Material for this task:
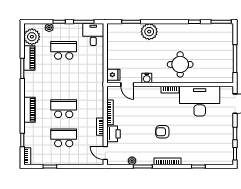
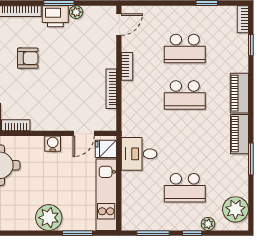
desk: (93, 34) -> (139, 154), moved, turned 90
kitchen unit: (113, 46) -> (106, 195), added
piano: (29, 58) -> (239, 134), moved
door: (127, 85) -> (84, 133), swing flipped
printer: (113, 134) -> (55, 16), moved, turned -90
door: (105, 153) -> (119, 24), hinge flipped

Exercise description: Return, exactly as written, the "piano: (29, 58) -> (239, 134), moved" line and each line after it through the end of the listing above.

Answer box:
piano: (29, 58) -> (239, 134), moved
door: (127, 85) -> (84, 133), swing flipped
printer: (113, 134) -> (55, 16), moved, turned -90
door: (105, 153) -> (119, 24), hinge flipped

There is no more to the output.